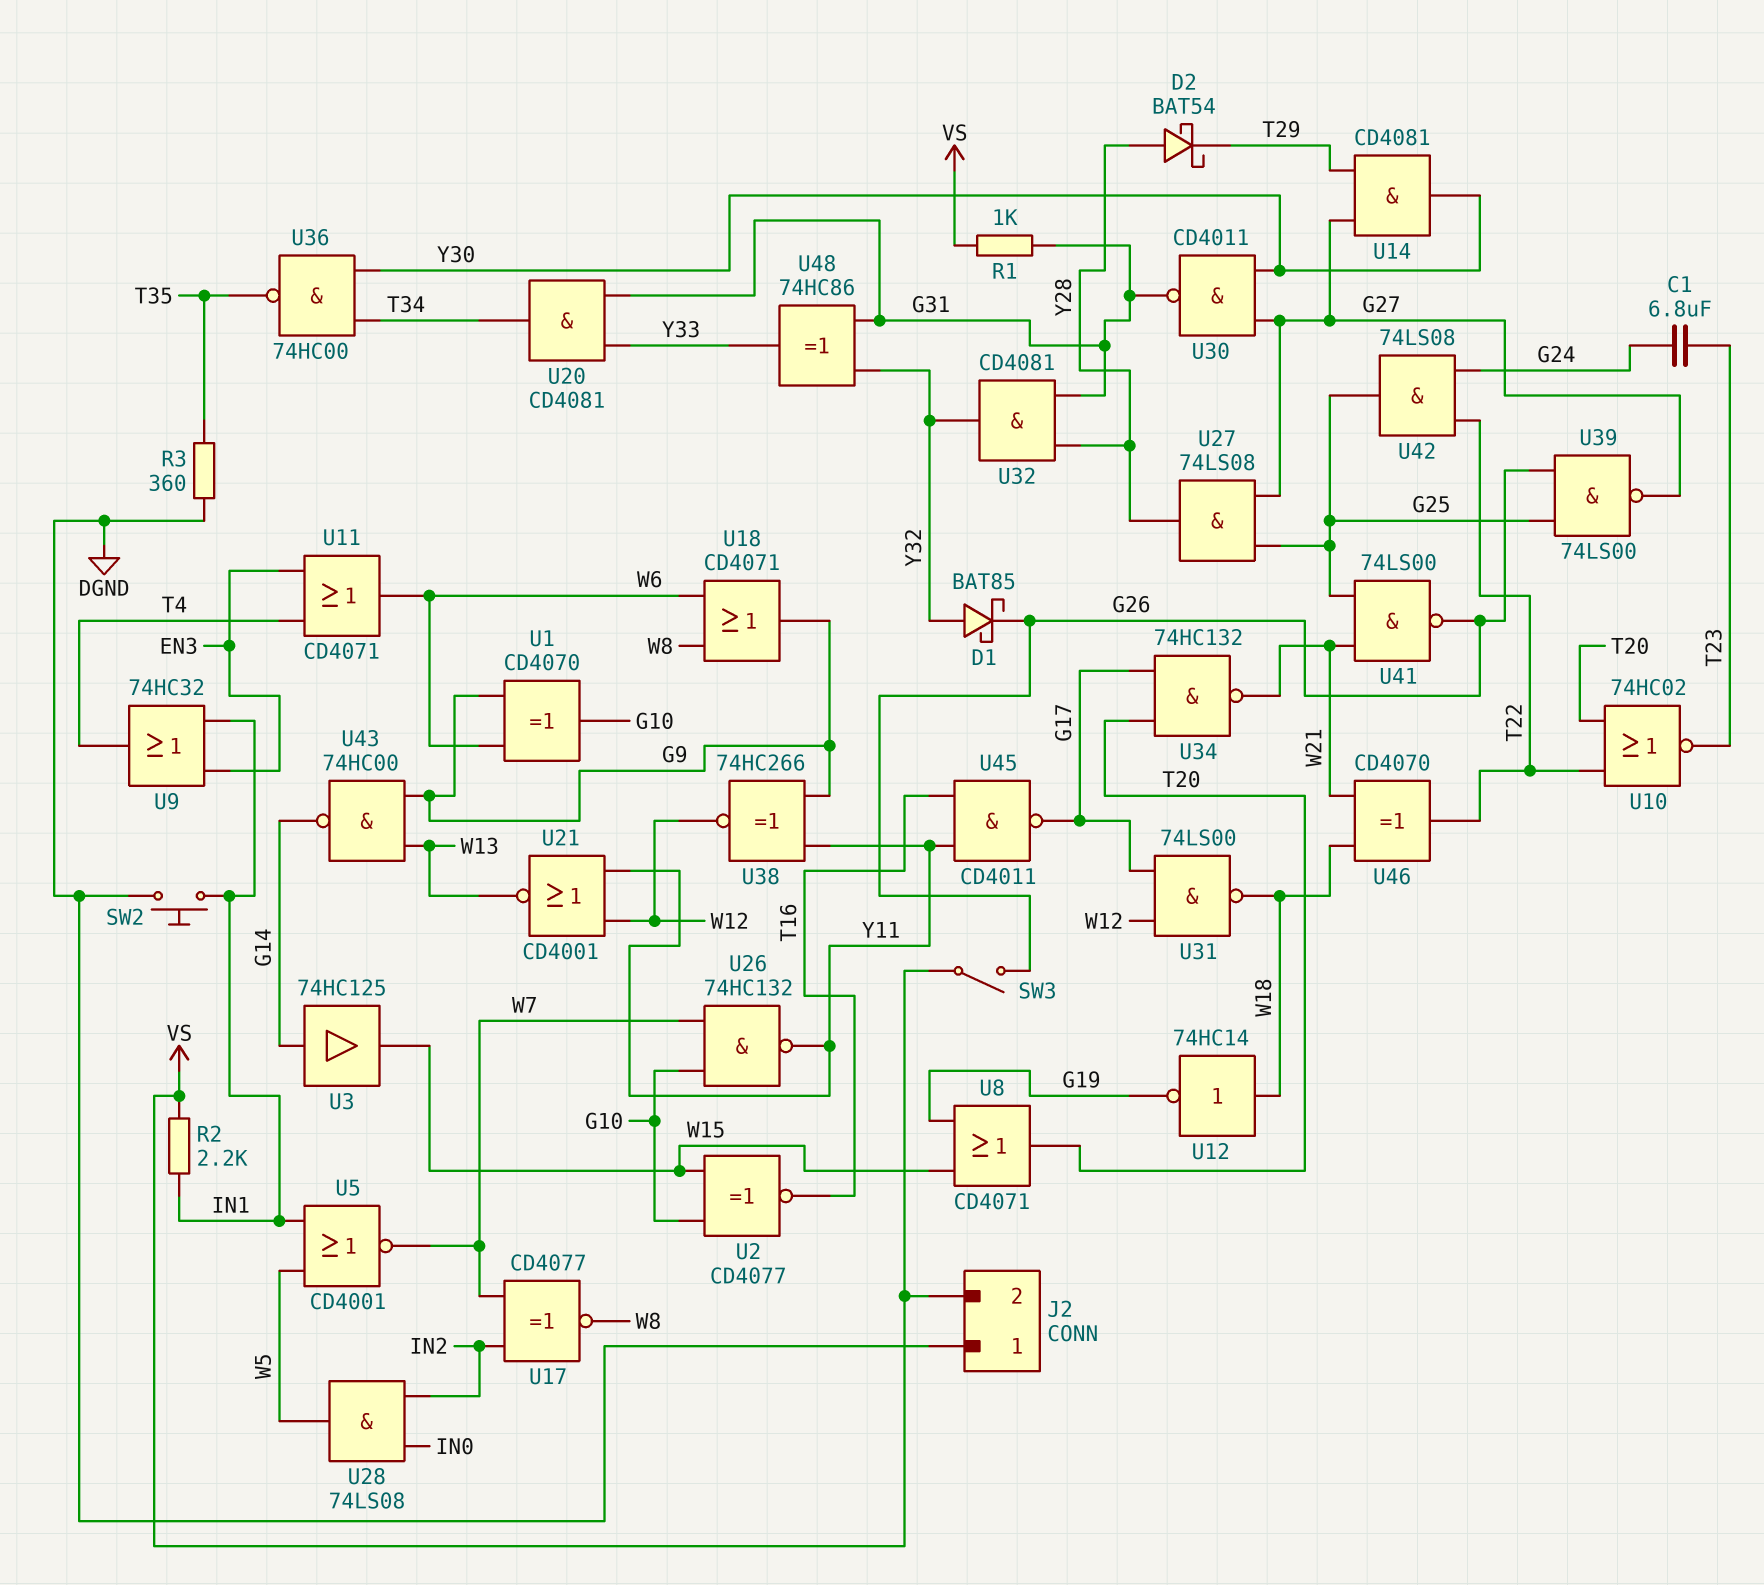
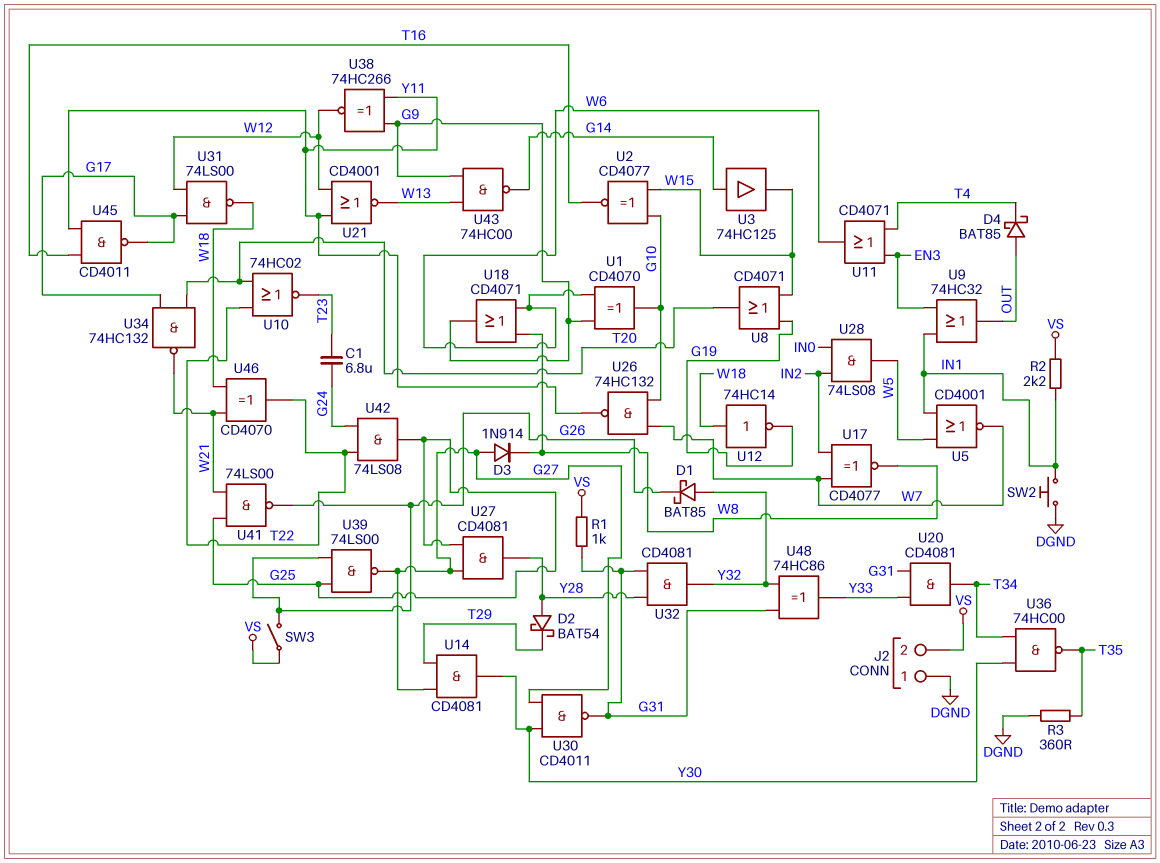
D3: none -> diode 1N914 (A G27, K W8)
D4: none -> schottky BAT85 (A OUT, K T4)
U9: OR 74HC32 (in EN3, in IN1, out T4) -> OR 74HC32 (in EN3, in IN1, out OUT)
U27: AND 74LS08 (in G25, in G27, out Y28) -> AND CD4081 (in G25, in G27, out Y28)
═══
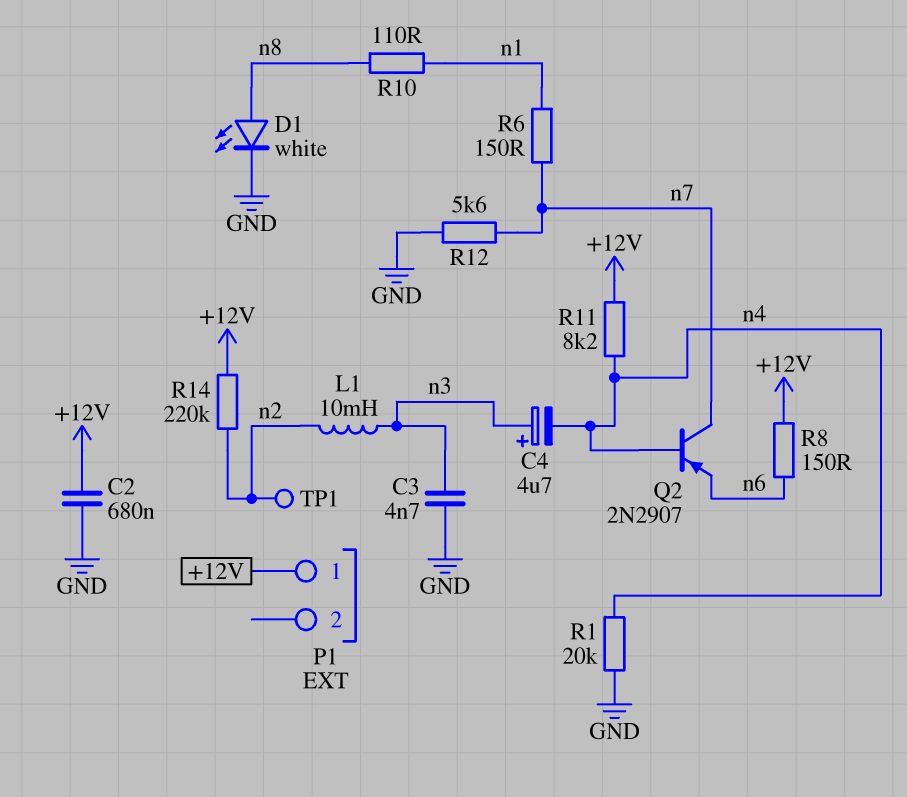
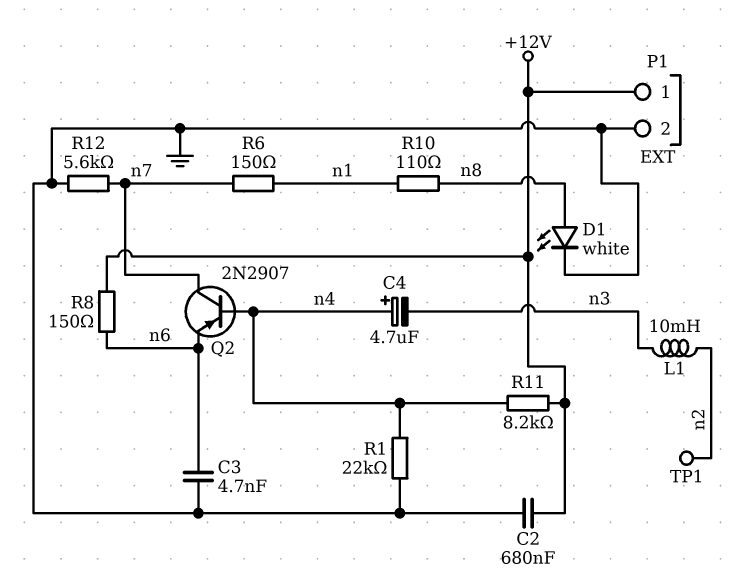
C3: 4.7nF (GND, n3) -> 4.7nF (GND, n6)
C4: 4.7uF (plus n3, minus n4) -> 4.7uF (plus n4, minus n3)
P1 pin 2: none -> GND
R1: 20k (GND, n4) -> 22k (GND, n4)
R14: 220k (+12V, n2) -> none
═══
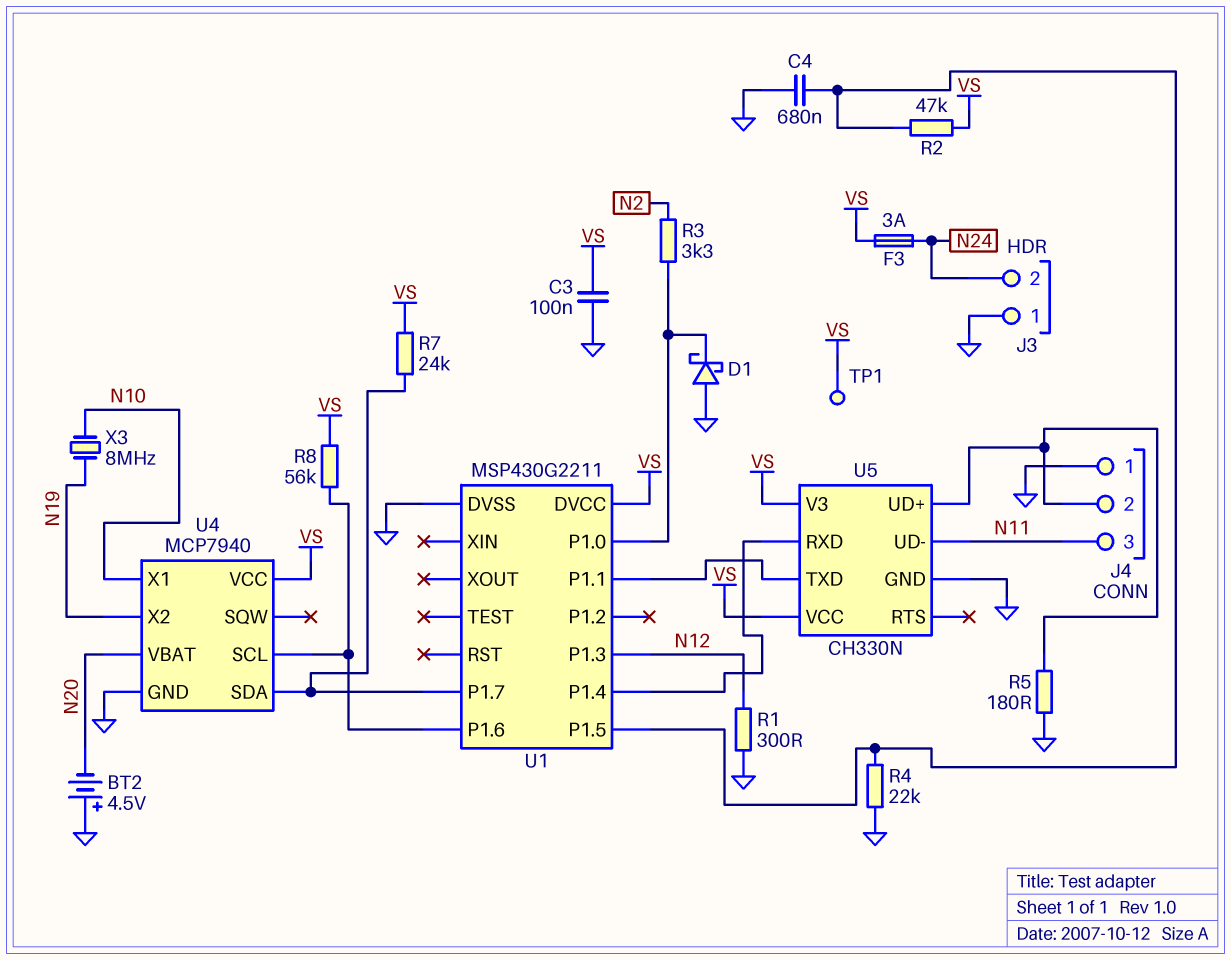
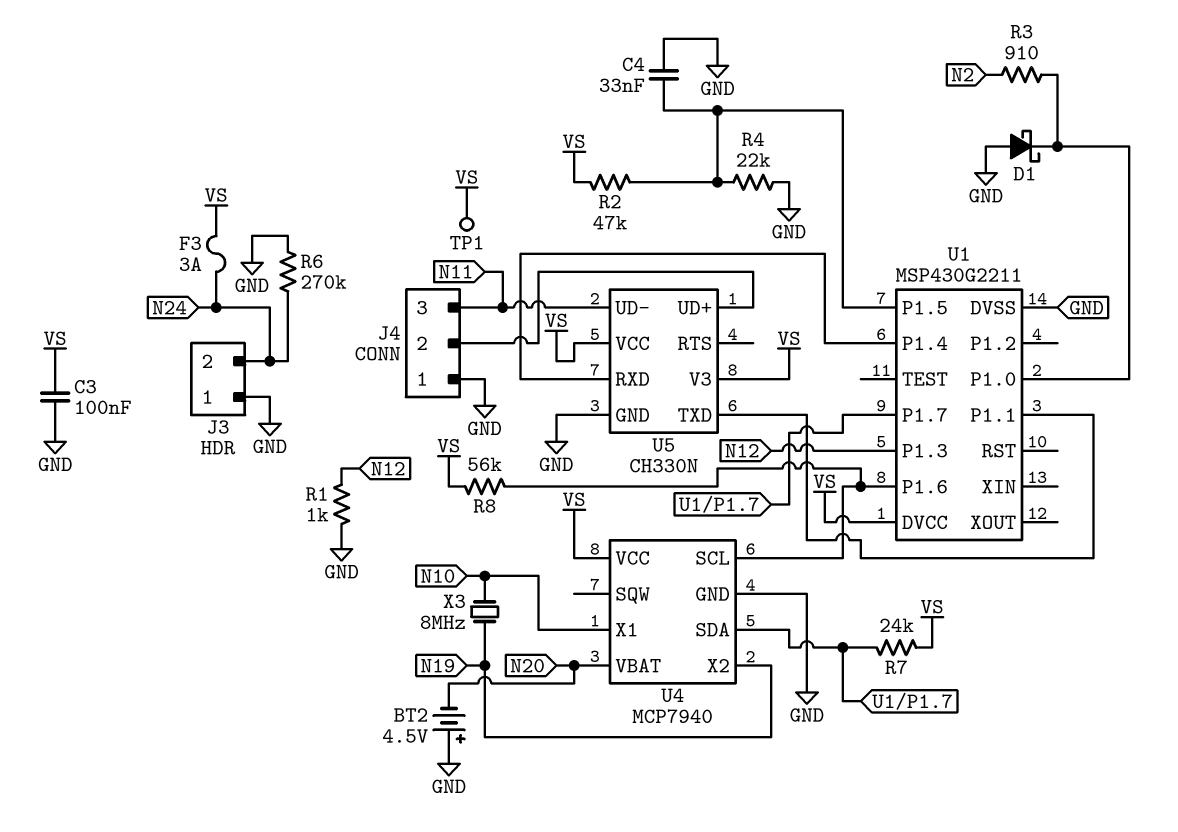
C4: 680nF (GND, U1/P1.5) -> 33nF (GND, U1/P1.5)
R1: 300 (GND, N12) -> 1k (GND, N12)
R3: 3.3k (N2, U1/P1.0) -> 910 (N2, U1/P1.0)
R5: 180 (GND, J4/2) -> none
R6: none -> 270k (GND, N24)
═══
- _Exercise directions_: All lines above from the one holding "C4: 4.7uF (plus" to the one holding "R14: 220k (+12V, n2) -> none", inclusive, are to be copied exactly; no other line is wanted.

- _The completed task_:
C4: 4.7uF (plus n3, minus n4) -> 4.7uF (plus n4, minus n3)
P1 pin 2: none -> GND
R1: 20k (GND, n4) -> 22k (GND, n4)
R14: 220k (+12V, n2) -> none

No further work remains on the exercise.